═════ Material supplied ═════

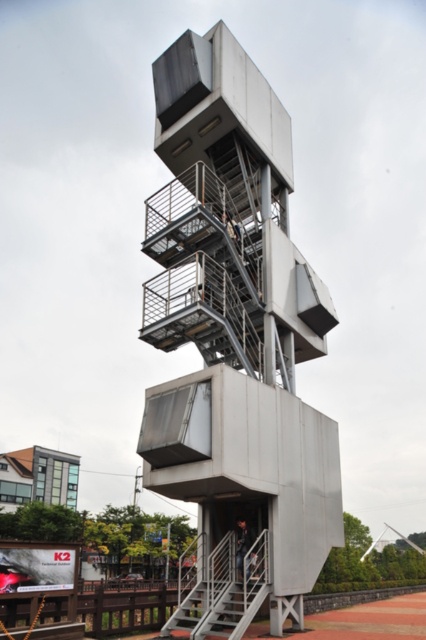
Question: Which point is closer to the camera?

Choices:
 (A) metallic gray stairs at center
 (B) metallic silver observation tower at center

Answer: (A)

Question: Does metallic silver observation tower at center appear under metallic gray stairs at center?

Choices:
 (A) no
 (B) yes

Answer: (A)

Question: Is metallic silver observation tower at center positioned at the back of metallic gray stairs at center?

Choices:
 (A) no
 (B) yes

Answer: (B)

Question: Is metallic silver observation tower at center above metallic gray stairs at center?

Choices:
 (A) no
 (B) yes

Answer: (B)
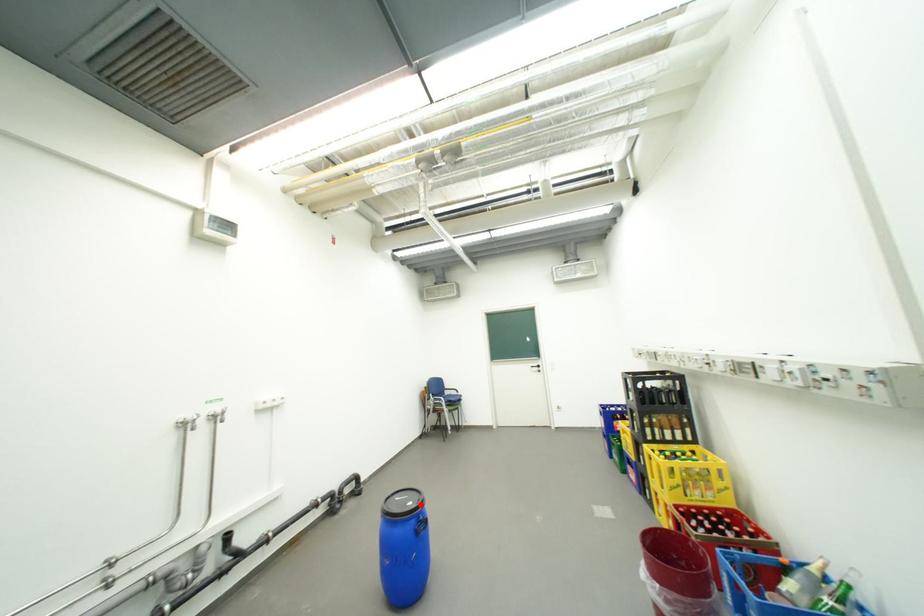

═════

▸ What you need to do
Rewrite the records as a Markdown table with columns named n and Line, numbering each row and leaving out blank lines. Start at the line that contains "Question: Does metallic" and end after the line that contains "of metallic gray stairs at center?".

▸ Completed exercise
| n | Line |
|---|---|
| 1 | Question: Does metallic silver observation tower at center appear under metallic gray stairs at center? |
| 2 | Choices: |
| 3 |  (A) no |
| 4 |  (B) yes |
| 5 | Answer: (A) |
| 6 | Question: Is metallic silver observation tower at center positioned at the back of metallic gray stairs at center? |